Exercise prompt: Show every line of the data that contains the string "AGND".

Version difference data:
# # # # #

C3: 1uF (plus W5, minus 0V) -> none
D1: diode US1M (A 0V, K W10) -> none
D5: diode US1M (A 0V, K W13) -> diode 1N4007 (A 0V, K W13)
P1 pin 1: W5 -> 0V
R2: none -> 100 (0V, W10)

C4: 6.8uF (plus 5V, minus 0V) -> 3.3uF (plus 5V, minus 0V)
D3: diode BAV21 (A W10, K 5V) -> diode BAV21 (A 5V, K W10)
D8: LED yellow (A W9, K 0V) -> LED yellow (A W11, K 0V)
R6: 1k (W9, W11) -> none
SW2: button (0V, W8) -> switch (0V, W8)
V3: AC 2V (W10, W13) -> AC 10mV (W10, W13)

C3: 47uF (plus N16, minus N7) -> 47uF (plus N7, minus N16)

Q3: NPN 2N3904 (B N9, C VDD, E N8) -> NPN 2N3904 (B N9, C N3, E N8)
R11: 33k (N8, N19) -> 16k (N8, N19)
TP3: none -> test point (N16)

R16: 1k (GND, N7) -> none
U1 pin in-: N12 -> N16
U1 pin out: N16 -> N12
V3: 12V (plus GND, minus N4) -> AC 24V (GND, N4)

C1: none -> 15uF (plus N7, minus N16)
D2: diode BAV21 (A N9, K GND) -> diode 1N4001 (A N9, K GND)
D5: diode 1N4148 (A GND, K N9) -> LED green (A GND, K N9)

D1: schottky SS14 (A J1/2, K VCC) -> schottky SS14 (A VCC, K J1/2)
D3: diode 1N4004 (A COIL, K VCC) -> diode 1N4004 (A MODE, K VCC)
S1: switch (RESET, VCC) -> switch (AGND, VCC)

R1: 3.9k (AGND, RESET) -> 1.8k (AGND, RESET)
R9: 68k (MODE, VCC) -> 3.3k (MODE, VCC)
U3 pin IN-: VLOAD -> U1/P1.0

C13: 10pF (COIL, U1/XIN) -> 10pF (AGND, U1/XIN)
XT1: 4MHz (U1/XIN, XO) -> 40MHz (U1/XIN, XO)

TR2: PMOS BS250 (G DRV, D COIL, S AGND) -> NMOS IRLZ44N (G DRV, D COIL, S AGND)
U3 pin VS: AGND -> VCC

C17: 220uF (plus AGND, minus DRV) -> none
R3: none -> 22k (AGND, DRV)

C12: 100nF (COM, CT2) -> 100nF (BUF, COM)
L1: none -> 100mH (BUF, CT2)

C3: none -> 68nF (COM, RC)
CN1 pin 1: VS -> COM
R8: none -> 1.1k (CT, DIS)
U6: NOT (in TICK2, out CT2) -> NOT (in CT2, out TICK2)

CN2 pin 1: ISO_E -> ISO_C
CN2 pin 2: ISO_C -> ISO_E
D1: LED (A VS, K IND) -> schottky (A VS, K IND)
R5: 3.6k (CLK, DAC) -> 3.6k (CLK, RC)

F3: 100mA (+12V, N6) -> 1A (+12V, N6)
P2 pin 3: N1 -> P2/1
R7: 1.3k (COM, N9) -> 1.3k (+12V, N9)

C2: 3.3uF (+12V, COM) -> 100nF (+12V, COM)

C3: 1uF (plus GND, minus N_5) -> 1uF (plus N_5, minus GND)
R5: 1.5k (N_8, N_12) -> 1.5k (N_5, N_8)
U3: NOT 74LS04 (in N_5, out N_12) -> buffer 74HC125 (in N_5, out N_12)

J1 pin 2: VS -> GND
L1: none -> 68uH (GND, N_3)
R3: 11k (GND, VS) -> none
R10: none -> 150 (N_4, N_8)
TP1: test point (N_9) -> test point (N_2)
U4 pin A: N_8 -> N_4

# # # # #

Exercise response:
S1: switch (RESET, VCC) -> switch (AGND, VCC)
R1: 3.9k (AGND, RESET) -> 1.8k (AGND, RESET)
C13: 10pF (COIL, U1/XIN) -> 10pF (AGND, U1/XIN)
TR2: PMOS BS250 (G DRV, D COIL, S AGND) -> NMOS IRLZ44N (G DRV, D COIL, S AGND)
U3 pin VS: AGND -> VCC
C17: 220uF (plus AGND, minus DRV) -> none
R3: none -> 22k (AGND, DRV)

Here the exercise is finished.